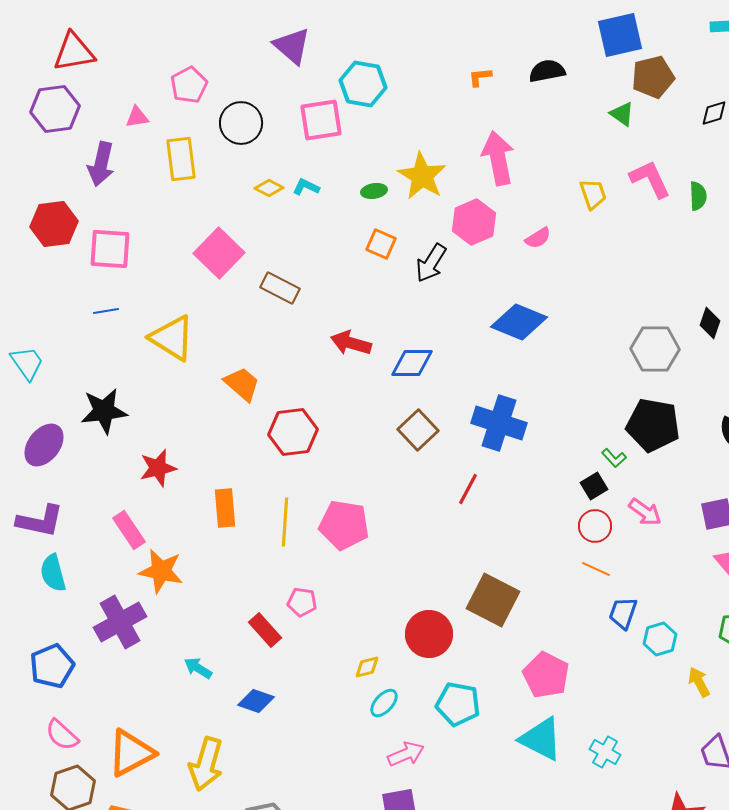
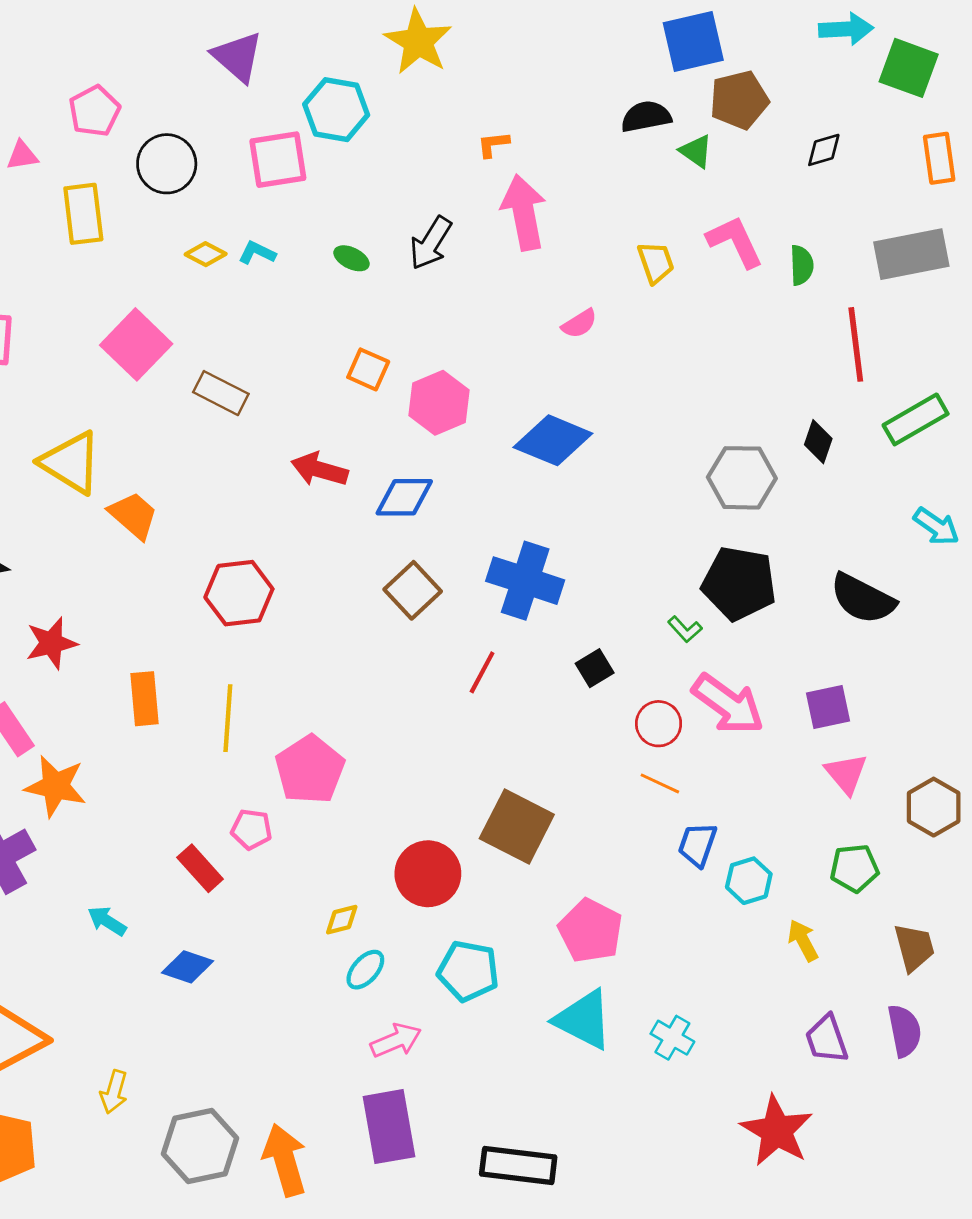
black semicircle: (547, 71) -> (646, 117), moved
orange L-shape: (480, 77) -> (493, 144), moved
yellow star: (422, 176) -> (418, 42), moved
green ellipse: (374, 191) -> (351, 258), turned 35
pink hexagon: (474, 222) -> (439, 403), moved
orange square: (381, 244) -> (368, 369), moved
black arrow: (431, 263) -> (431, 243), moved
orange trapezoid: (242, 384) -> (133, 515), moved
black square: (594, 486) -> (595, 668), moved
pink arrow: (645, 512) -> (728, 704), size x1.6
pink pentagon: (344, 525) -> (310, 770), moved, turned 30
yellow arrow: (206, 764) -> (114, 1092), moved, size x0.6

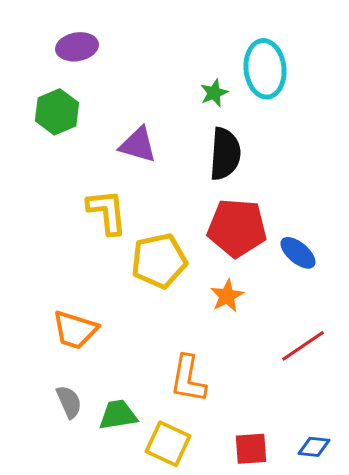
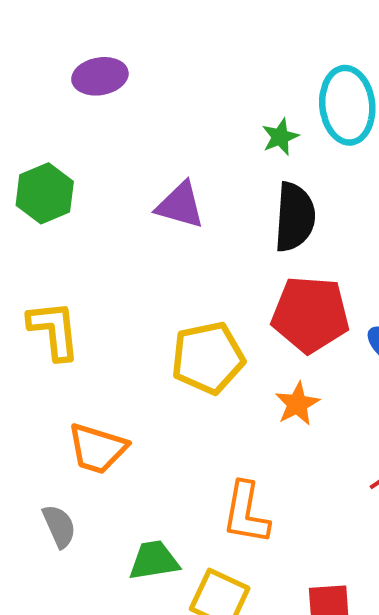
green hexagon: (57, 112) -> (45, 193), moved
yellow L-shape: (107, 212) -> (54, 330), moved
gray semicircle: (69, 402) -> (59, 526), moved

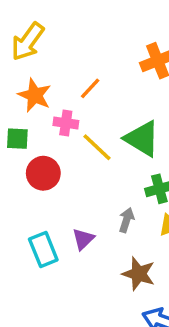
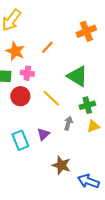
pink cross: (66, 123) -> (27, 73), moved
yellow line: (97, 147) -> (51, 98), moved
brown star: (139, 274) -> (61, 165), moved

==========

■ Exercise aim ■
Omit the pictures and repeat the rest of the listing verbatim.

■ Task solution ■
black semicircle: (547, 71) -> (646, 117), moved
orange L-shape: (480, 77) -> (493, 144), moved
yellow star: (422, 176) -> (418, 42), moved
green ellipse: (374, 191) -> (351, 258), turned 35
pink hexagon: (474, 222) -> (439, 403), moved
orange square: (381, 244) -> (368, 369), moved
black arrow: (431, 263) -> (431, 243), moved
orange trapezoid: (242, 384) -> (133, 515), moved
black square: (594, 486) -> (595, 668), moved
pink arrow: (645, 512) -> (728, 704), size x1.6
pink pentagon: (344, 525) -> (310, 770), moved, turned 30
yellow arrow: (206, 764) -> (114, 1092), moved, size x0.6

green hexagon: (57, 112) -> (45, 193), moved
yellow L-shape: (107, 212) -> (54, 330), moved
gray semicircle: (69, 402) -> (59, 526), moved

pink cross: (66, 123) -> (27, 73), moved
yellow line: (97, 147) -> (51, 98), moved
brown star: (139, 274) -> (61, 165), moved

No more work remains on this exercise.